[Start of Attachment]
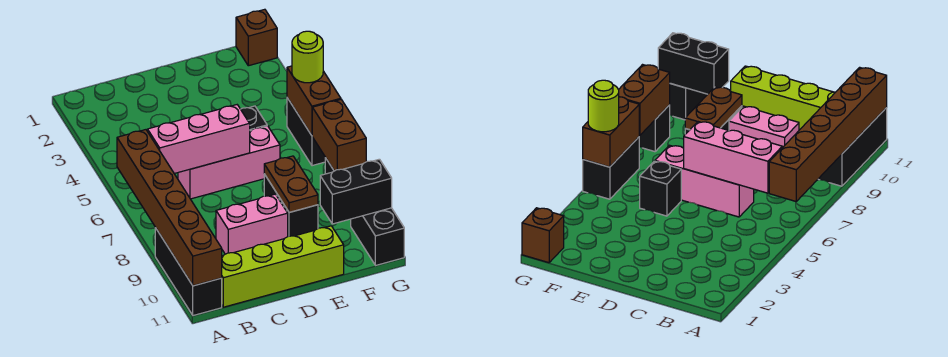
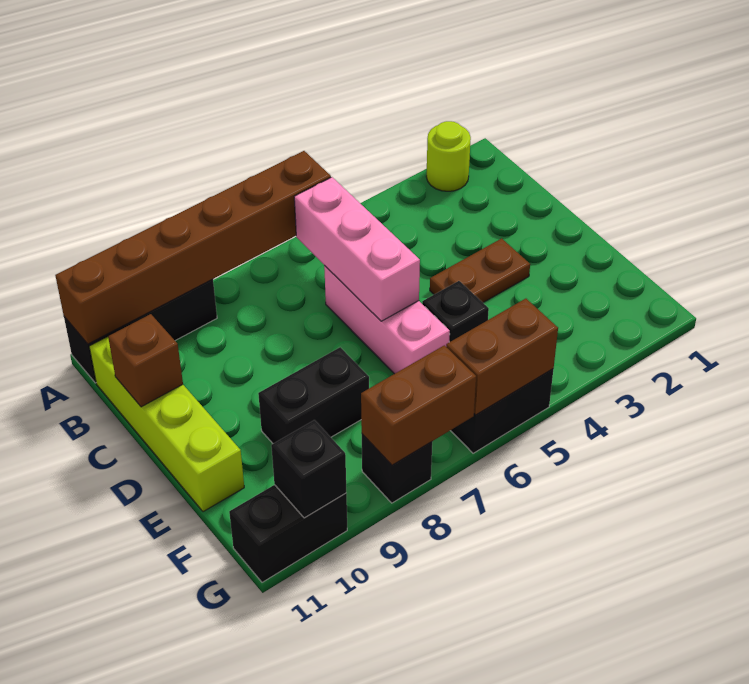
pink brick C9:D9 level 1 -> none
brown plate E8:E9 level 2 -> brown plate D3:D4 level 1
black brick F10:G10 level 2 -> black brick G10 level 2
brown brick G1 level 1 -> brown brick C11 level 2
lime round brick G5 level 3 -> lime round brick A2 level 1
[End of Attachment]
If pictures appear among the records, do not carry them over; retype the rest exactly.

§ OUTPUT FOR THIS TASK:
pink brick C9:D9 level 1 -> none
brown plate E8:E9 level 2 -> brown plate D3:D4 level 1
black brick F10:G10 level 2 -> black brick G10 level 2
brown brick G1 level 1 -> brown brick C11 level 2
lime round brick G5 level 3 -> lime round brick A2 level 1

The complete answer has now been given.